Recorded data:
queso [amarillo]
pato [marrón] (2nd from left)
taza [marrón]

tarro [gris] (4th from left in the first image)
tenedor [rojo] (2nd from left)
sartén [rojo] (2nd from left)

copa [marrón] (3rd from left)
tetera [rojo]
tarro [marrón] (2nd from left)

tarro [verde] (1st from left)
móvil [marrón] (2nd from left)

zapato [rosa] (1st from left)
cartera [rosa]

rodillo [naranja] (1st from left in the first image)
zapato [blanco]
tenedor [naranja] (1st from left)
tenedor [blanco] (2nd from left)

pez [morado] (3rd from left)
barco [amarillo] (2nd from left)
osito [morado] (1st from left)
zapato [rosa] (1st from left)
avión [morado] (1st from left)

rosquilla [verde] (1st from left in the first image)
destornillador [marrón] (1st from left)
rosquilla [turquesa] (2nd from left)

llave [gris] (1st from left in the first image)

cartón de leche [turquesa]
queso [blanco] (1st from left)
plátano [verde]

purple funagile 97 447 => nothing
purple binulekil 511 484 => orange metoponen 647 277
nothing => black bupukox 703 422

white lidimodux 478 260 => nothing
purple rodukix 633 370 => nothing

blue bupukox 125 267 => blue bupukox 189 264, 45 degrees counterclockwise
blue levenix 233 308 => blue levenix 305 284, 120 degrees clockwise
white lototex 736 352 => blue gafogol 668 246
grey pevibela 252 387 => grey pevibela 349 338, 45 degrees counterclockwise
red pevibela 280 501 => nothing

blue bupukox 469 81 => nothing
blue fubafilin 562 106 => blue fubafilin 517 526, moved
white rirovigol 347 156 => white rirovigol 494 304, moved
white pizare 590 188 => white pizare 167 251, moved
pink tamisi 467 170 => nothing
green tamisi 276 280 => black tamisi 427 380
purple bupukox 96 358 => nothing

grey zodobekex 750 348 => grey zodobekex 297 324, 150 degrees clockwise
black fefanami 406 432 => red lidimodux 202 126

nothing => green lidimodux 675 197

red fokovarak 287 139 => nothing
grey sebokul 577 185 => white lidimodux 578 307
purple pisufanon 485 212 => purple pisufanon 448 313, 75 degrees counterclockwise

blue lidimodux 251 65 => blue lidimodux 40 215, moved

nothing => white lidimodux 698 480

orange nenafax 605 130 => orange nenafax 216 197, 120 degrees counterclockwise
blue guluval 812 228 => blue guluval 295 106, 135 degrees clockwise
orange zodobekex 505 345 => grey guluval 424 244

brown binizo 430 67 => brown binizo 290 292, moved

Work item
Could you please repeat the data exactly as given?

Solution to this task
queso [amarillo]
pato [marrón] (2nd from left)
taza [marrón]

tarro [gris] (4th from left in the first image)
tenedor [rojo] (2nd from left)
sartén [rojo] (2nd from left)

copa [marrón] (3rd from left)
tetera [rojo]
tarro [marrón] (2nd from left)

tarro [verde] (1st from left)
móvil [marrón] (2nd from left)

zapato [rosa] (1st from left)
cartera [rosa]

rodillo [naranja] (1st from left in the first image)
zapato [blanco]
tenedor [naranja] (1st from left)
tenedor [blanco] (2nd from left)

pez [morado] (3rd from left)
barco [amarillo] (2nd from left)
osito [morado] (1st from left)
zapato [rosa] (1st from left)
avión [morado] (1st from left)

rosquilla [verde] (1st from left in the first image)
destornillador [marrón] (1st from left)
rosquilla [turquesa] (2nd from left)

llave [gris] (1st from left in the first image)

cartón de leche [turquesa]
queso [blanco] (1st from left)
plátano [verde]

purple funagile 97 447 => nothing
purple binulekil 511 484 => orange metoponen 647 277
nothing => black bupukox 703 422

white lidimodux 478 260 => nothing
purple rodukix 633 370 => nothing

blue bupukox 125 267 => blue bupukox 189 264, 45 degrees counterclockwise
blue levenix 233 308 => blue levenix 305 284, 120 degrees clockwise
white lototex 736 352 => blue gafogol 668 246
grey pevibela 252 387 => grey pevibela 349 338, 45 degrees counterclockwise
red pevibela 280 501 => nothing

blue bupukox 469 81 => nothing
blue fubafilin 562 106 => blue fubafilin 517 526, moved
white rirovigol 347 156 => white rirovigol 494 304, moved
white pizare 590 188 => white pizare 167 251, moved
pink tamisi 467 170 => nothing
green tamisi 276 280 => black tamisi 427 380
purple bupukox 96 358 => nothing

grey zodobekex 750 348 => grey zodobekex 297 324, 150 degrees clockwise
black fefanami 406 432 => red lidimodux 202 126

nothing => green lidimodux 675 197

red fokovarak 287 139 => nothing
grey sebokul 577 185 => white lidimodux 578 307
purple pisufanon 485 212 => purple pisufanon 448 313, 75 degrees counterclockwise

blue lidimodux 251 65 => blue lidimodux 40 215, moved

nothing => white lidimodux 698 480

orange nenafax 605 130 => orange nenafax 216 197, 120 degrees counterclockwise
blue guluval 812 228 => blue guluval 295 106, 135 degrees clockwise
orange zodobekex 505 345 => grey guluval 424 244

brown binizo 430 67 => brown binizo 290 292, moved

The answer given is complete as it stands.